* **INSTRUCTIONS TO FOLLOW**: Starting from the line with "orange battery [437,152,467,207] -> none", transcribe each line to the end of the records below. Copy them exactly and write nothing else.

##########

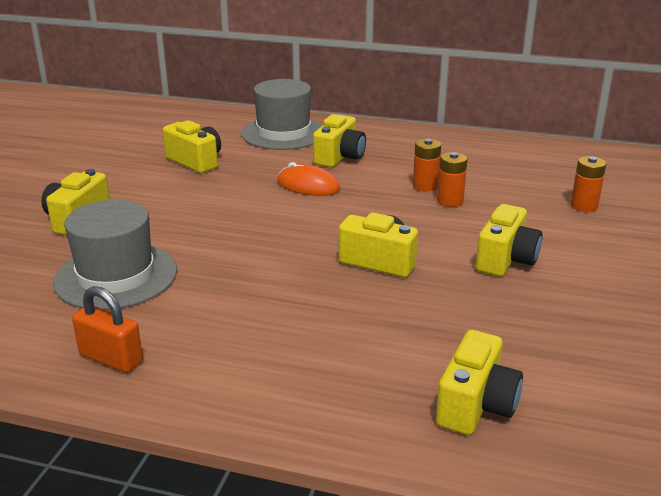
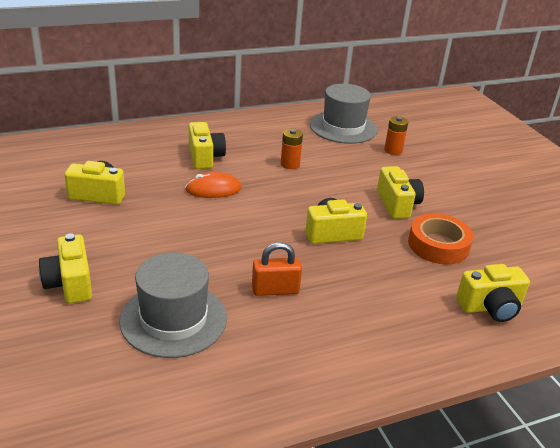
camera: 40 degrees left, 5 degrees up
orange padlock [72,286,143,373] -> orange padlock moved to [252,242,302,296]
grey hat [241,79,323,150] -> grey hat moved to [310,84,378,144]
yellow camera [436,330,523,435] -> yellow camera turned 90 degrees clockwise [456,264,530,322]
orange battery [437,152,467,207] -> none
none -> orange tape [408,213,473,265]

##########

* **ANSWER BOX**:
orange battery [437,152,467,207] -> none
none -> orange tape [408,213,473,265]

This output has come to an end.